Rewrite the records, starting at the beginning and ending at the line containing "Date (409, 58)", with "coordinate" replaced by "position" and everything else left unchanged.
== Exercise data
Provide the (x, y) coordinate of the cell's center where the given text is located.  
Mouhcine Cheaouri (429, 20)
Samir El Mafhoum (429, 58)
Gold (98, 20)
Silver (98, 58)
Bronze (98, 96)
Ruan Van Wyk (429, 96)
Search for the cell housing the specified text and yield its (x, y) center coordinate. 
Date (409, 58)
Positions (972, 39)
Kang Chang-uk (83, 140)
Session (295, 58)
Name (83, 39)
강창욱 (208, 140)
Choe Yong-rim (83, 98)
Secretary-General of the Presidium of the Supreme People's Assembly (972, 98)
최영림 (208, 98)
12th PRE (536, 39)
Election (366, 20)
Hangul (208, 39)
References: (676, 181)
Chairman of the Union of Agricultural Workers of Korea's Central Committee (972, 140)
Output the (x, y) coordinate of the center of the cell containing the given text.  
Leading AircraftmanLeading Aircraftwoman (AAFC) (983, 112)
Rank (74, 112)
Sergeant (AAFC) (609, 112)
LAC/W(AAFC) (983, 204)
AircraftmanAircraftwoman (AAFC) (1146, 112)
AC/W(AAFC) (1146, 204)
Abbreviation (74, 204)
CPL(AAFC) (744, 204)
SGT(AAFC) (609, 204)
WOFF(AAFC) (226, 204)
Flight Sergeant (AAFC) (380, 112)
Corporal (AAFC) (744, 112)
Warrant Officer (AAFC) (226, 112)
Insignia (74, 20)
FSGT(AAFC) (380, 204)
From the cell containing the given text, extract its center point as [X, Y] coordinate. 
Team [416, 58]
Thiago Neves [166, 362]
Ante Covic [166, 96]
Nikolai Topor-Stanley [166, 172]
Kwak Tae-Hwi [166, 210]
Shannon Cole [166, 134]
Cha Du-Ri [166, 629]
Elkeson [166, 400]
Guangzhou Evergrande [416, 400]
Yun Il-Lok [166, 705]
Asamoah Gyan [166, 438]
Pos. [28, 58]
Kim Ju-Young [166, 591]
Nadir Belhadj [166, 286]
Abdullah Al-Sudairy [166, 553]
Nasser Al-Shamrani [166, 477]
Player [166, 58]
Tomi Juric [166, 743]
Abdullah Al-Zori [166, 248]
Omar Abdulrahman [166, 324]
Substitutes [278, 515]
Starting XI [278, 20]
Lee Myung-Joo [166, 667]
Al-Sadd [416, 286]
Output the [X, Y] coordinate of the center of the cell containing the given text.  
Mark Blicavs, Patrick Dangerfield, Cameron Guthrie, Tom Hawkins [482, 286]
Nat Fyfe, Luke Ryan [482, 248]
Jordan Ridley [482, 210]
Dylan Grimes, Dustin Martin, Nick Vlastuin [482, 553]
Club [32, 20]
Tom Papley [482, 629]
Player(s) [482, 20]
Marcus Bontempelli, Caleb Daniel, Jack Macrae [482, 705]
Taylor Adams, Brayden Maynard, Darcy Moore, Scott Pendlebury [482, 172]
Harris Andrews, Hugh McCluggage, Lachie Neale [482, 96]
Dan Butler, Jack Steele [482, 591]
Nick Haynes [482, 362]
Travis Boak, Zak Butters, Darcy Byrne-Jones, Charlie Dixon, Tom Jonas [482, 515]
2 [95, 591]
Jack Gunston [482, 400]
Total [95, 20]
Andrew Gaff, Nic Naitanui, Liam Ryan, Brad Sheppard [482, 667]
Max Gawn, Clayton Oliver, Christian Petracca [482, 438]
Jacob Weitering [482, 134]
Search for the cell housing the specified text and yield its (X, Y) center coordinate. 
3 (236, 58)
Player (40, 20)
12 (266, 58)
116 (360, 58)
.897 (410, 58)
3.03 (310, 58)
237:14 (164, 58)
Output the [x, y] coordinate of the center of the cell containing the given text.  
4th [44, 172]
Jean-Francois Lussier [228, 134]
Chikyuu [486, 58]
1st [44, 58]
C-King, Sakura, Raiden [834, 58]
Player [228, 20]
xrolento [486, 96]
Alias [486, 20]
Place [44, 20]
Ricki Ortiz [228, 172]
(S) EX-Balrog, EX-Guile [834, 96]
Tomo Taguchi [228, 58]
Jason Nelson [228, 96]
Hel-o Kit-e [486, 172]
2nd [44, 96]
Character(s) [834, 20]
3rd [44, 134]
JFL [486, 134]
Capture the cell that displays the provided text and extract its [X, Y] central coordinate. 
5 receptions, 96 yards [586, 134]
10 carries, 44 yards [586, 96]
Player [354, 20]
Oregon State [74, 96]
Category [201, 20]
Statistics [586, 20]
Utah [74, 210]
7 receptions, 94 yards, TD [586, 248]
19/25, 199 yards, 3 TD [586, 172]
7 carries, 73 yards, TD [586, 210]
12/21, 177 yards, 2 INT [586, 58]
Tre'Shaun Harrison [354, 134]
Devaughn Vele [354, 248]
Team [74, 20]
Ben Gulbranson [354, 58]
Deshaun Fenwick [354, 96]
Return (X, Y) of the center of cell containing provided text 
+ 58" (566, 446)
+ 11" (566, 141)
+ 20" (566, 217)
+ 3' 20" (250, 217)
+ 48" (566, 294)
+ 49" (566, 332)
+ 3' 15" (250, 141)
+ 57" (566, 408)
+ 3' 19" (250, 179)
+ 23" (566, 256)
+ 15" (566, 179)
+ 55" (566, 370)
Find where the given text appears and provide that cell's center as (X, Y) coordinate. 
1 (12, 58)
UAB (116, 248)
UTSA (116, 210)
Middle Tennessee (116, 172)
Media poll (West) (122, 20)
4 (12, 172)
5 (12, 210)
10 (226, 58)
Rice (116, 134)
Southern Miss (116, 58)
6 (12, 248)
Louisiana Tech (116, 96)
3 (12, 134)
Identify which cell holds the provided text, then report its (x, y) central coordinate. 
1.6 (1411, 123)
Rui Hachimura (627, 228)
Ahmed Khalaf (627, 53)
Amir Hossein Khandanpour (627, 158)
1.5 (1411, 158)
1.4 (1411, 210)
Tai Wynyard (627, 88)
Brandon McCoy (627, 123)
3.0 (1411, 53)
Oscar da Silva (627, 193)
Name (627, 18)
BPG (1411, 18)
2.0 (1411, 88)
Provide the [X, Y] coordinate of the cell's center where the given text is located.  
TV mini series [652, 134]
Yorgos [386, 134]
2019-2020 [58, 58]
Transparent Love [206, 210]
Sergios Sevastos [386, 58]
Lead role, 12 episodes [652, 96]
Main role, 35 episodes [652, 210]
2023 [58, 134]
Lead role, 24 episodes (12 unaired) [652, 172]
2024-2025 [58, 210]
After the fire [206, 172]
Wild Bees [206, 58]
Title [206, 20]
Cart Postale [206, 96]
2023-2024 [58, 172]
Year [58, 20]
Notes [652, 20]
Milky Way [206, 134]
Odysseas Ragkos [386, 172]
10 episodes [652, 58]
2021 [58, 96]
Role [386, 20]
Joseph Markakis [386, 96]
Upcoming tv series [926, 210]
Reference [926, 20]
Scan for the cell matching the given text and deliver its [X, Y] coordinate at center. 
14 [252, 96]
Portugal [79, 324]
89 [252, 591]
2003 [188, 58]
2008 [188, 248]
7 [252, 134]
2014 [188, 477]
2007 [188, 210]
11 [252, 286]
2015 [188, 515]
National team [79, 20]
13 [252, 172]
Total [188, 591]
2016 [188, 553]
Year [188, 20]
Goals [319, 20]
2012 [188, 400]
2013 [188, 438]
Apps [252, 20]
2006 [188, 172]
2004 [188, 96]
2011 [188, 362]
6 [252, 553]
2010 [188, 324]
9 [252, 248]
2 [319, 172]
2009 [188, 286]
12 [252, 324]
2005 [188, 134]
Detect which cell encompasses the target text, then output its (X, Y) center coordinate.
====
:: Answer for this exercise ::
Provide the (x, y) position of the cell's center where the given text is located.  
Mouhcine Cheaouri (429, 20)
Samir El Mafhoum (429, 58)
Gold (98, 20)
Silver (98, 58)
Bronze (98, 96)
Ruan Van Wyk (429, 96)
Search for the cell housing the specified text and yield its (x, y) center position. 
Date (409, 58)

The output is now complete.